## Problem to solve
In the data below, find every line with the word "black" and copy it out.

(Shape transformation data)

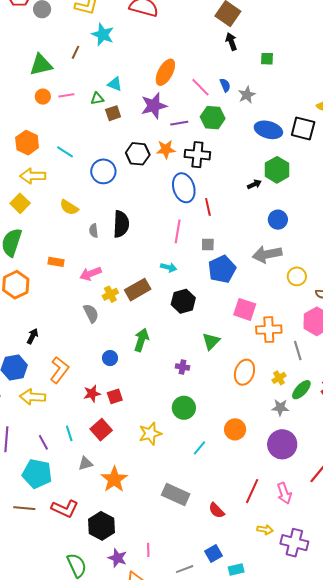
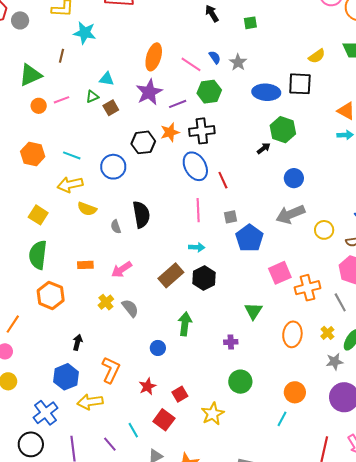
yellow arrow: (33, 176) -> (70, 185), moved
yellow cross: (110, 294) -> (106, 302), moved
black hexagon: (183, 301) -> (204, 278), moved
pink square: (245, 309) -> (280, 273), turned -30
red square: (115, 396) -> (180, 394), moved
cyan line: (200, 448) -> (282, 419), moved

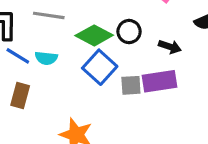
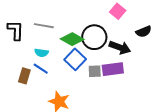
black circle: (129, 32) -> (94, 37), size x1.6
black arrow: (170, 47) -> (120, 47), size x1.5
blue line: (18, 56) -> (41, 69), moved

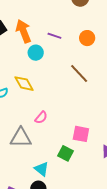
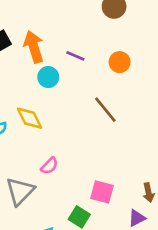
gray triangle: (21, 138) -> (20, 191), turned -50

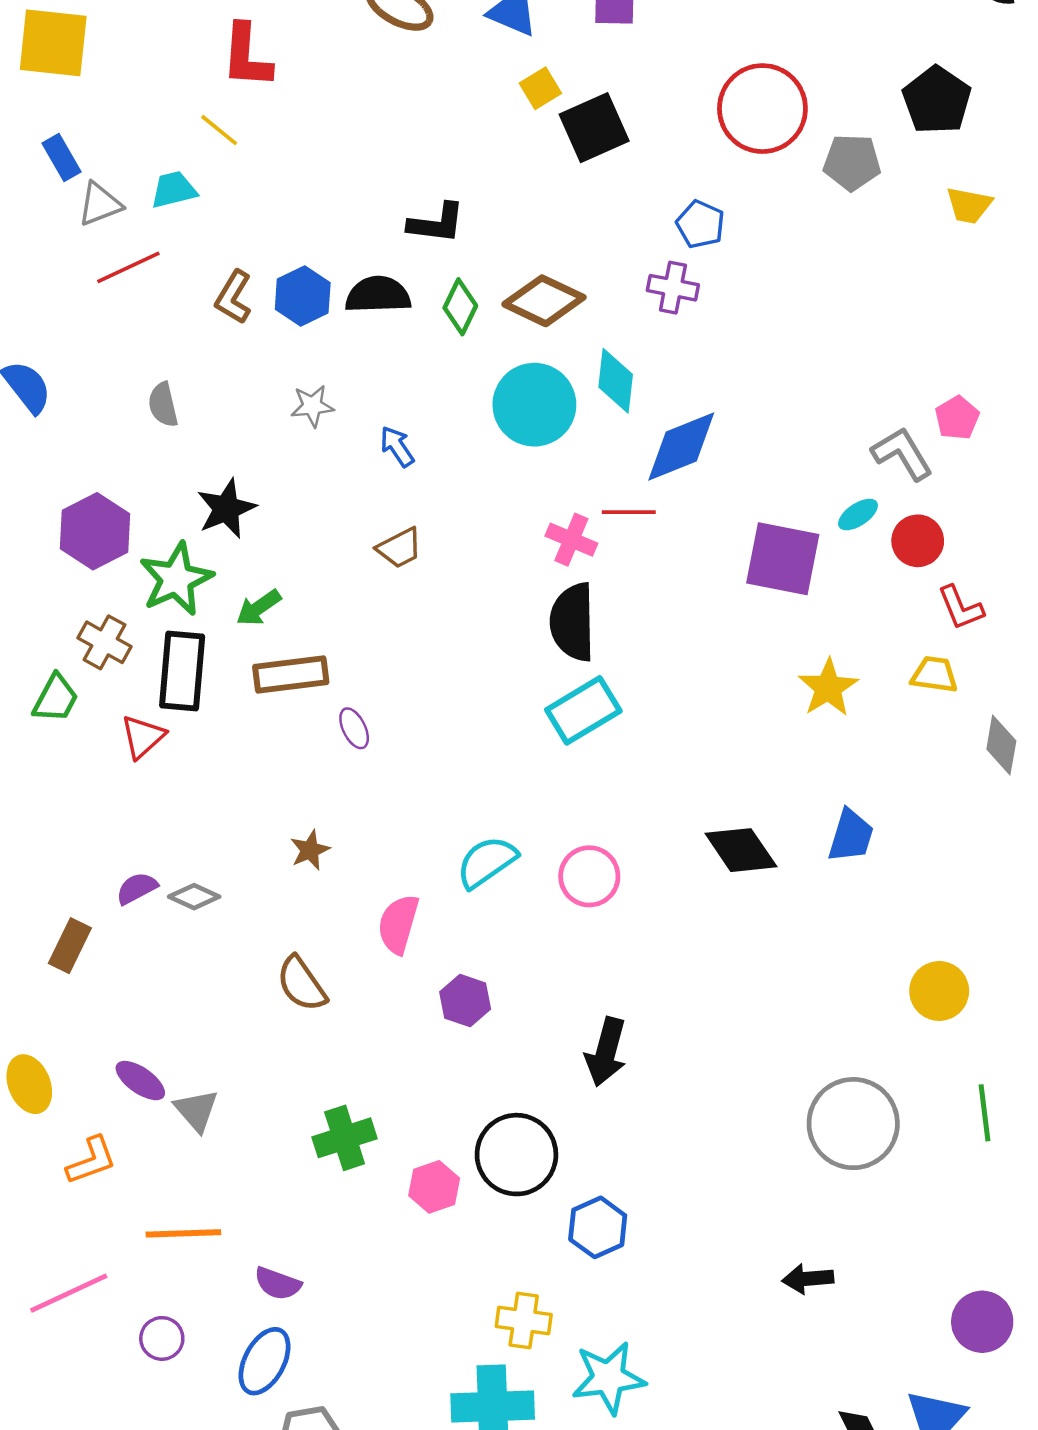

## Result for this task
black hexagon: (183, 301) -> (204, 278), moved
black circle: (129, 32) -> (94, 37), size x1.6
black arrow: (170, 47) -> (120, 47), size x1.5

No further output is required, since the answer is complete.